--- Directions ---
Repeat only the lines from the line containing "Return results in" through the line containing "stroma? Return masks as SVG.", both included, exactly as they stand.

--- Excerpted records ---
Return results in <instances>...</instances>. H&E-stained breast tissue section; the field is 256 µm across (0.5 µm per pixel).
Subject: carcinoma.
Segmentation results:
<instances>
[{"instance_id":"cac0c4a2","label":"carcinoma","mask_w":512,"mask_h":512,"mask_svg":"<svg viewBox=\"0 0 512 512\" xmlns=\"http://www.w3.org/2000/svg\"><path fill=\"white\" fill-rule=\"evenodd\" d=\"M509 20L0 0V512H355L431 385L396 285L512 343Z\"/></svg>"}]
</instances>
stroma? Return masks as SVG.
==
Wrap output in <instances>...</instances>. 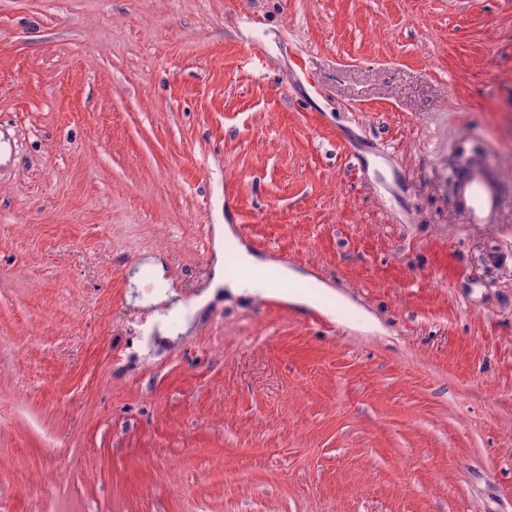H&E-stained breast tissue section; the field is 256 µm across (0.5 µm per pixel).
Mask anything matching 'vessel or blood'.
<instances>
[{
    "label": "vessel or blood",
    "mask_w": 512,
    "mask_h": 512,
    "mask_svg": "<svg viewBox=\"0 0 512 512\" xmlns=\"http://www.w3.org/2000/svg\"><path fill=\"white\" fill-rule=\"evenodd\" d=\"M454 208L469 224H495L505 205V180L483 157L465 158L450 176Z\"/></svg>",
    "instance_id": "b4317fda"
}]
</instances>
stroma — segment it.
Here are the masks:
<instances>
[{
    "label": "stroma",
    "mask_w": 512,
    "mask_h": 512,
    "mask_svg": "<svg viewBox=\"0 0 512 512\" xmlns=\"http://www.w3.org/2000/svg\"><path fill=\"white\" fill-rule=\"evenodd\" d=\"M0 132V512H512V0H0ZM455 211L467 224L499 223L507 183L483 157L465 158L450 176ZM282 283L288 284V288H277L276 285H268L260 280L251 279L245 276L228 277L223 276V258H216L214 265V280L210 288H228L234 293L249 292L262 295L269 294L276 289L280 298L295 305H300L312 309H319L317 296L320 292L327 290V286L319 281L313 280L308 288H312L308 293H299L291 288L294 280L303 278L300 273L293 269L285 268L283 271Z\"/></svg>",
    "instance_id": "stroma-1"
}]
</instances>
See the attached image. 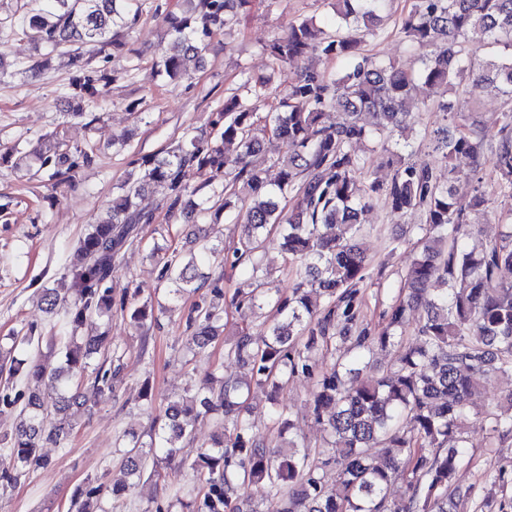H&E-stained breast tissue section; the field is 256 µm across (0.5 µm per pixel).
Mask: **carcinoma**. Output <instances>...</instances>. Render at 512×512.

--- Output of the task ---
Return results in <instances>...</instances>. H&E-stained breast tissue section; the field is 256 µm across (0.5 µm per pixel).
Subject: carcinoma.
Segmentation results:
<instances>
[{"instance_id":"cac0c4a2","label":"carcinoma","mask_w":512,"mask_h":512,"mask_svg":"<svg viewBox=\"0 0 512 512\" xmlns=\"http://www.w3.org/2000/svg\"><path fill=\"white\" fill-rule=\"evenodd\" d=\"M509 20L0 0V512H355L431 385L396 285L512 343Z\"/></svg>"}]
</instances>
stroma? Return masks as SVG.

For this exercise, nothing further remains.